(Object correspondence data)
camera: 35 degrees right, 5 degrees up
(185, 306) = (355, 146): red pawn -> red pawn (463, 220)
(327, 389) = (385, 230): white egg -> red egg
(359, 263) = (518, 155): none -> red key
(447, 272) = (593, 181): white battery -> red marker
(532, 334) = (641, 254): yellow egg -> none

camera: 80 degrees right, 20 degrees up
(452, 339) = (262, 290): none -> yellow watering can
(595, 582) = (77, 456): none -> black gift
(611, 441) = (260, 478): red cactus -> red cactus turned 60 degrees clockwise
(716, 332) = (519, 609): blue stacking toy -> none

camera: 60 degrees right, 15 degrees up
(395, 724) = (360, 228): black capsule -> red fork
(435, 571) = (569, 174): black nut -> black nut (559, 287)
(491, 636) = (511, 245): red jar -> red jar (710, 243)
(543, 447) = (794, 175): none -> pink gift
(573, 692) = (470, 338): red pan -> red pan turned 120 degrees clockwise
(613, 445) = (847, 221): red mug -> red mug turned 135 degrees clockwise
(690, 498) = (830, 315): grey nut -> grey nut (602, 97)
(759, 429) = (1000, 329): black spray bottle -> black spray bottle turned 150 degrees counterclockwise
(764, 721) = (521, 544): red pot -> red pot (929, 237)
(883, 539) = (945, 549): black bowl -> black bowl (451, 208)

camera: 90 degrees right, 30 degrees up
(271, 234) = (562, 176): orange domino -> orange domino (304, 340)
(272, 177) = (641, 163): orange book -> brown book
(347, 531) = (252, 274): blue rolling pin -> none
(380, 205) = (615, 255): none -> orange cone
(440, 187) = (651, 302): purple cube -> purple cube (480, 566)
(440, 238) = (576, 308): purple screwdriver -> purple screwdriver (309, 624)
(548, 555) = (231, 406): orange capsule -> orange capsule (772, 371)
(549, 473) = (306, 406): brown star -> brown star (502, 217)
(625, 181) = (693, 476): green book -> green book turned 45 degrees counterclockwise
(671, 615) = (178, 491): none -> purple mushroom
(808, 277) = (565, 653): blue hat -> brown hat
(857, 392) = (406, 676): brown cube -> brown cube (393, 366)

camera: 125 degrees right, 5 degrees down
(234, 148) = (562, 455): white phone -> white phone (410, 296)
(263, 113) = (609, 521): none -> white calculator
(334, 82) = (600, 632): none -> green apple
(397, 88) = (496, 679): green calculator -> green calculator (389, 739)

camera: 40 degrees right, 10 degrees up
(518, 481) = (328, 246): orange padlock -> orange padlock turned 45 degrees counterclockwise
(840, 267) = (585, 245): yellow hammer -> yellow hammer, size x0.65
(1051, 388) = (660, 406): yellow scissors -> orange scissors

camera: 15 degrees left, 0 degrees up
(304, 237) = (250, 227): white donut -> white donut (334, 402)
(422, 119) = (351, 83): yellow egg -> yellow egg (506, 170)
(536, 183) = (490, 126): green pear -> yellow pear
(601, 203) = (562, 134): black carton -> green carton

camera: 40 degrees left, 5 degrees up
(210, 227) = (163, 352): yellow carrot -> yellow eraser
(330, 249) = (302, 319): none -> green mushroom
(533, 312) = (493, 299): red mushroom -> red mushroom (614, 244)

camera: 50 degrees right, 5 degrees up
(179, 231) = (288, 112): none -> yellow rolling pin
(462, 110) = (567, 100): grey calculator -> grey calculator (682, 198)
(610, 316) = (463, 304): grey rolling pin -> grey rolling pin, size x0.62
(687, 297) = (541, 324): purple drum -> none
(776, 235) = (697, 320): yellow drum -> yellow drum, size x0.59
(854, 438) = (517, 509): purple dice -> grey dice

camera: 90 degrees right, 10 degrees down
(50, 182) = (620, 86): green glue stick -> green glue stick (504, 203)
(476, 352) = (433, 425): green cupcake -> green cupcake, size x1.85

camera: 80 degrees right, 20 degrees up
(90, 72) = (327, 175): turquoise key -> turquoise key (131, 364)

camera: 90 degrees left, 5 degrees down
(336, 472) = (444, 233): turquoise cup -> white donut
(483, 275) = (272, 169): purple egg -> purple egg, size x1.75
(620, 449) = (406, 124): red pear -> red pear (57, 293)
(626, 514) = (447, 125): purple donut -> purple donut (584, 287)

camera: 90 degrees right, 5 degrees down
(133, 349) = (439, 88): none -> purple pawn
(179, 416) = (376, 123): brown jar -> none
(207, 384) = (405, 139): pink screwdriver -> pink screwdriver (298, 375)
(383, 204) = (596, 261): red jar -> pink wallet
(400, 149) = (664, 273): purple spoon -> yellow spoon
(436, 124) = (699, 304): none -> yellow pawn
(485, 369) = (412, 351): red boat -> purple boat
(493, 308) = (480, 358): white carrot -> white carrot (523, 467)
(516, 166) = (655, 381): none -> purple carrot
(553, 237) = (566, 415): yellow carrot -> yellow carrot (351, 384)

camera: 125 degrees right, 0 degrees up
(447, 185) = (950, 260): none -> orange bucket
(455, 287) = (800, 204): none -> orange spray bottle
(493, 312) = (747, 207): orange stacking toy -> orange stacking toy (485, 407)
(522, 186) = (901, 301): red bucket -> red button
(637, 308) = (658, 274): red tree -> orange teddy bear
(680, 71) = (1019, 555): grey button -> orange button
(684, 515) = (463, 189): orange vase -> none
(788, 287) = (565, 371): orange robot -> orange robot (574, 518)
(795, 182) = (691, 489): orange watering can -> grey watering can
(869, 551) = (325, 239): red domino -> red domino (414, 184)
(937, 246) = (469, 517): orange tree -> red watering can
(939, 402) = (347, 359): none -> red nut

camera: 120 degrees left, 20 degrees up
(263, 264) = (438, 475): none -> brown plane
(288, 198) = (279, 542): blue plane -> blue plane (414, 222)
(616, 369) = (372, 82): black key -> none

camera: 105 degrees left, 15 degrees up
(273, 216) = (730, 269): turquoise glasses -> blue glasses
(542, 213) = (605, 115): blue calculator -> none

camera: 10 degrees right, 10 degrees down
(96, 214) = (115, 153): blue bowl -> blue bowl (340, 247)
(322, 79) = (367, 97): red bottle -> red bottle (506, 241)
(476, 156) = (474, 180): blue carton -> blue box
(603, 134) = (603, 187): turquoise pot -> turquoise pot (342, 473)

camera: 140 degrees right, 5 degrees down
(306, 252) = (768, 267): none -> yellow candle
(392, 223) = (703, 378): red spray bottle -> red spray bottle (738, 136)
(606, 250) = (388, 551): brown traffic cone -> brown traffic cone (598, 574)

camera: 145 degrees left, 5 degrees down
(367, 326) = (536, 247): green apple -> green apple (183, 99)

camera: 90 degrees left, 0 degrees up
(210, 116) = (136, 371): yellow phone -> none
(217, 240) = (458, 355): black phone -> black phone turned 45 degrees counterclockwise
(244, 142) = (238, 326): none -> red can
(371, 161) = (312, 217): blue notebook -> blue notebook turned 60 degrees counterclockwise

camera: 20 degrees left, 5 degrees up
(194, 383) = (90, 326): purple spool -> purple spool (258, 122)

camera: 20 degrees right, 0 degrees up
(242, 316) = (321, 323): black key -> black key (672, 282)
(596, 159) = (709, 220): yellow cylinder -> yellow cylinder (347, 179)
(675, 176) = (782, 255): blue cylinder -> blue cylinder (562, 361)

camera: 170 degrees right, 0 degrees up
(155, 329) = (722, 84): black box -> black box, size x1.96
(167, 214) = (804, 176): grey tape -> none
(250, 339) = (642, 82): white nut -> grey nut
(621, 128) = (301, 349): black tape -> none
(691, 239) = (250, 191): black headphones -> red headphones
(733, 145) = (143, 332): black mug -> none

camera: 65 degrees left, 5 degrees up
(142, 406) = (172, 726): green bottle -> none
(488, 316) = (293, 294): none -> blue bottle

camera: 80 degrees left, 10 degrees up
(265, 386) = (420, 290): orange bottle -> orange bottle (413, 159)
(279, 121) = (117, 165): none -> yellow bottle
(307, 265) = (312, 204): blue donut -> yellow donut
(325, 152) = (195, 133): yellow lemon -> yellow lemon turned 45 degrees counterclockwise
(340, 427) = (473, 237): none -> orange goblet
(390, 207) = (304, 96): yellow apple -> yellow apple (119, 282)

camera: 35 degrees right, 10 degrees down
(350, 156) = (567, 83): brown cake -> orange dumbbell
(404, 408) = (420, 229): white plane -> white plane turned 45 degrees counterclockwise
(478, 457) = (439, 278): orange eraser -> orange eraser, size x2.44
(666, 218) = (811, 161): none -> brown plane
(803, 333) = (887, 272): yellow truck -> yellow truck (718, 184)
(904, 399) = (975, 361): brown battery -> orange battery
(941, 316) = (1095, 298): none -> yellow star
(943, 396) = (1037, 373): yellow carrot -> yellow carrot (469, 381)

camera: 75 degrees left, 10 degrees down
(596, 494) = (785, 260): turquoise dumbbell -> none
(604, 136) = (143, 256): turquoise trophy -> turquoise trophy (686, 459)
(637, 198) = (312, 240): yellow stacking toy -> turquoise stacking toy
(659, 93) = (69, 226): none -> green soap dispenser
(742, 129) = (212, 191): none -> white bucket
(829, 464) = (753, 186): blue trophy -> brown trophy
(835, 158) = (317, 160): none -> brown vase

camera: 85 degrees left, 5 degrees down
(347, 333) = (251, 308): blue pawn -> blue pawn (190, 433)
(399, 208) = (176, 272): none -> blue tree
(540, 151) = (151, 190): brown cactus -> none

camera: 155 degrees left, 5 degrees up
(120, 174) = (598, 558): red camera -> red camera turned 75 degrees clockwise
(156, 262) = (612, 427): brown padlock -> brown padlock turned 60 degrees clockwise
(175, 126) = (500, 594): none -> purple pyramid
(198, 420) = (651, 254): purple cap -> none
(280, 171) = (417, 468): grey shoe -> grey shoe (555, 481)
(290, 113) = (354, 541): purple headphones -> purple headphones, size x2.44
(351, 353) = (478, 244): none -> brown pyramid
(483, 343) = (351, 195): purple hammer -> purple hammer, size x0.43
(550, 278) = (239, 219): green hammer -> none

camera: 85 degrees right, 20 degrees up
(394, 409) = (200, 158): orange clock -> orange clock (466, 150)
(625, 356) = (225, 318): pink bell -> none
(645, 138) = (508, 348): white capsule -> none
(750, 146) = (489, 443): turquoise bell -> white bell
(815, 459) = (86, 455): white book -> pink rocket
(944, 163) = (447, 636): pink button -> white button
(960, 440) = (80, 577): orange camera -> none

→ **What you will do**
Using the data above, reproduce exactly the lines from the line that contains "(371, 161) = (312, 217): blue" through the line that contains "(279, 121) = (117, 165): none", including both.

→ **Reply to the exercise**
(371, 161) = (312, 217): blue notebook -> blue notebook turned 60 degrees counterclockwise

camera: 20 degrees left, 5 degrees up
(194, 383) = (90, 326): purple spool -> purple spool (258, 122)

camera: 20 degrees right, 0 degrees up
(242, 316) = (321, 323): black key -> black key (672, 282)
(596, 159) = (709, 220): yellow cylinder -> yellow cylinder (347, 179)
(675, 176) = (782, 255): blue cylinder -> blue cylinder (562, 361)

camera: 170 degrees right, 0 degrees up
(155, 329) = (722, 84): black box -> black box, size x1.96
(167, 214) = (804, 176): grey tape -> none
(250, 339) = (642, 82): white nut -> grey nut
(621, 128) = (301, 349): black tape -> none
(691, 239) = (250, 191): black headphones -> red headphones
(733, 145) = (143, 332): black mug -> none

camera: 65 degrees left, 5 degrees up
(142, 406) = (172, 726): green bottle -> none
(488, 316) = (293, 294): none -> blue bottle

camera: 80 degrees left, 10 degrees up
(265, 386) = (420, 290): orange bottle -> orange bottle (413, 159)
(279, 121) = (117, 165): none -> yellow bottle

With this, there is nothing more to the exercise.